=== To do ===
Without including the pictures, copy out every line below.
START Exercise inputs
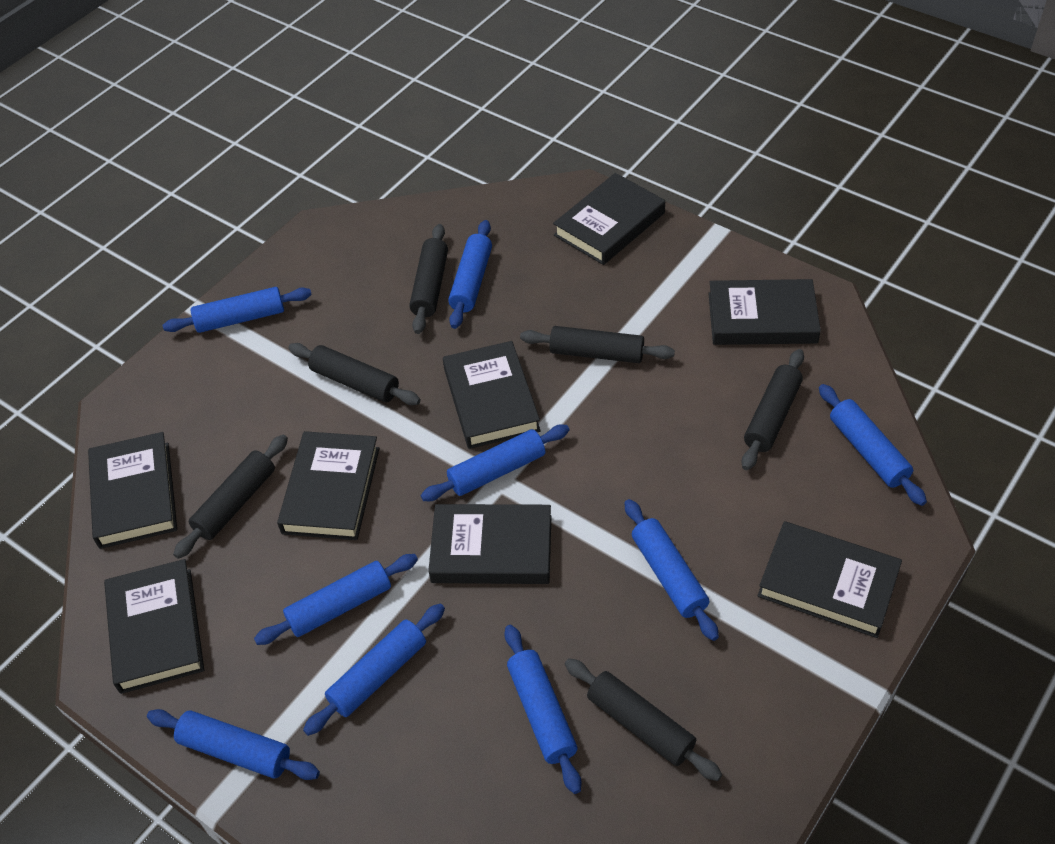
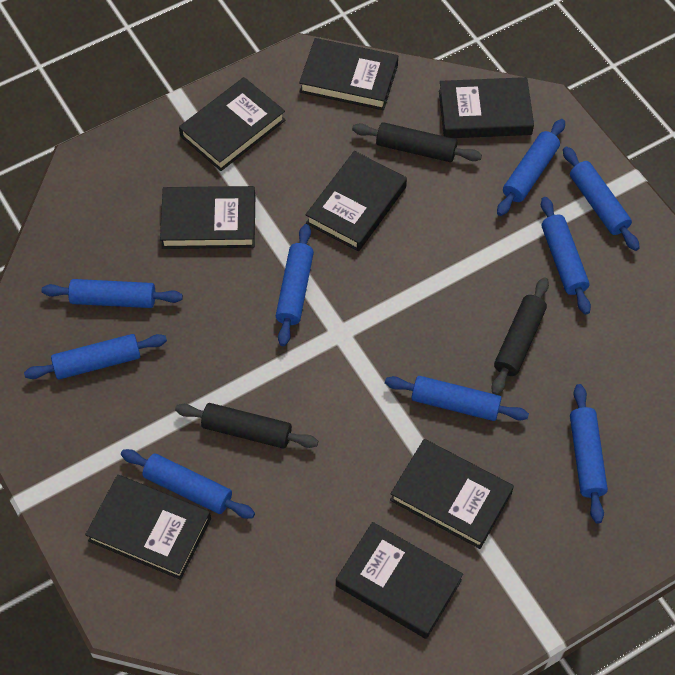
black rolling pin: 6 -> 3

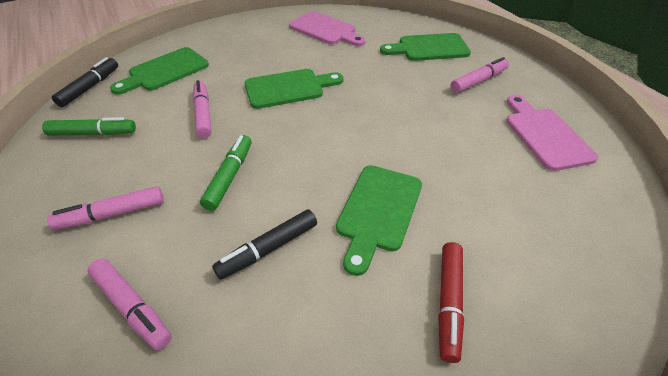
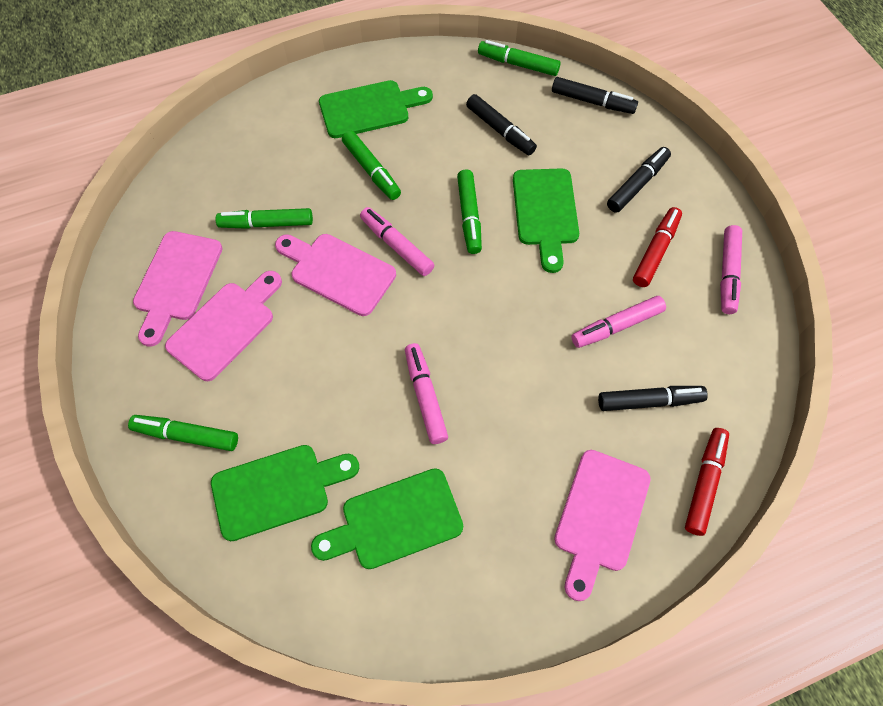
black marker: 2 -> 4
green marker: 2 -> 5
pink cutting board: 2 -> 4
red marker: 1 -> 2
END Exercise inputs
=== Answer space ===
black rolling pin: 6 -> 3

black marker: 2 -> 4
green marker: 2 -> 5
pink cutting board: 2 -> 4
red marker: 1 -> 2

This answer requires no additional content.